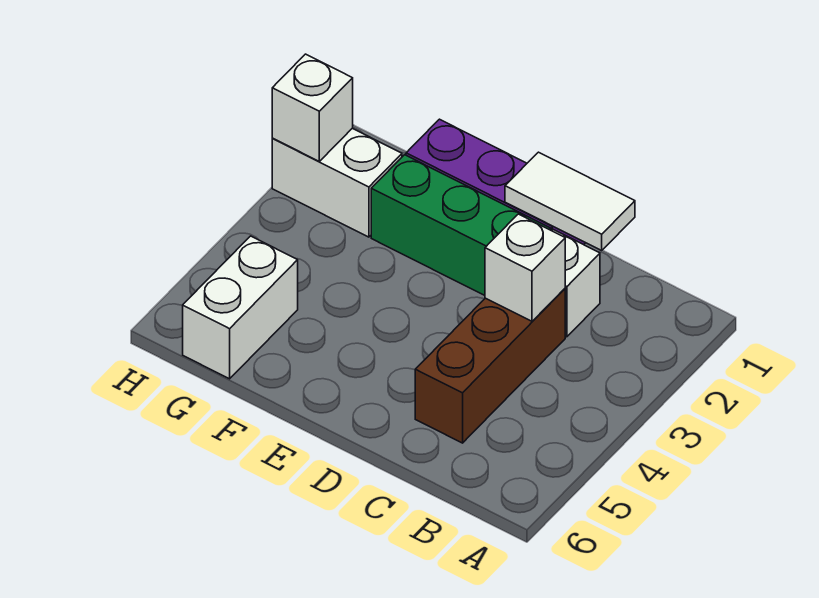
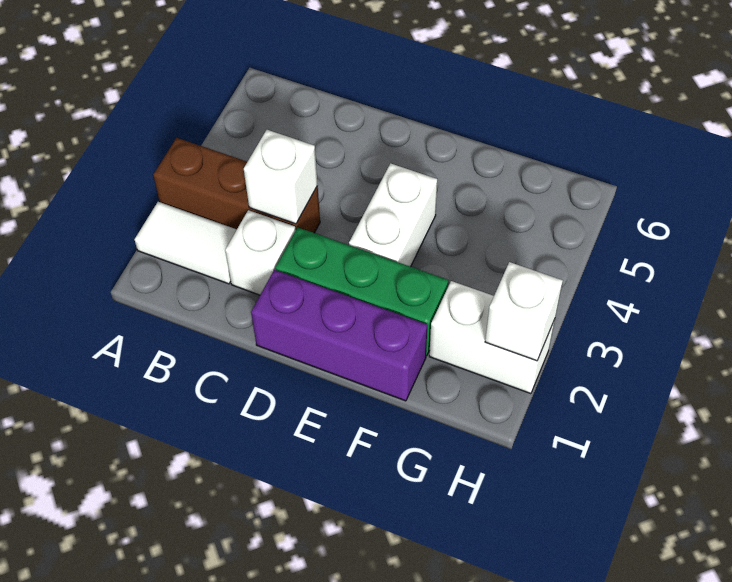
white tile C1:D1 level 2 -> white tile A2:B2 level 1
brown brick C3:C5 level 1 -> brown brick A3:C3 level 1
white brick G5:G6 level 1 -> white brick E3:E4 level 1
* * *
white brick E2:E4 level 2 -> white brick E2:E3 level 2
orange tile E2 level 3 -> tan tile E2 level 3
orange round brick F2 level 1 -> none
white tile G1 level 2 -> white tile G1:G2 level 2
...
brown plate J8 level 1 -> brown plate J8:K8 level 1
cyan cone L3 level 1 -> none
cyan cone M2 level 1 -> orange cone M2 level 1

* [Prompt]: Beginning with the line that has "orange round brick F2 level 1 -> none" and ending with the line that has "white tile G1 level", set down the lines above exactly and include no others.

* [Response to this exercise]:
orange round brick F2 level 1 -> none
white tile G1 level 2 -> white tile G1:G2 level 2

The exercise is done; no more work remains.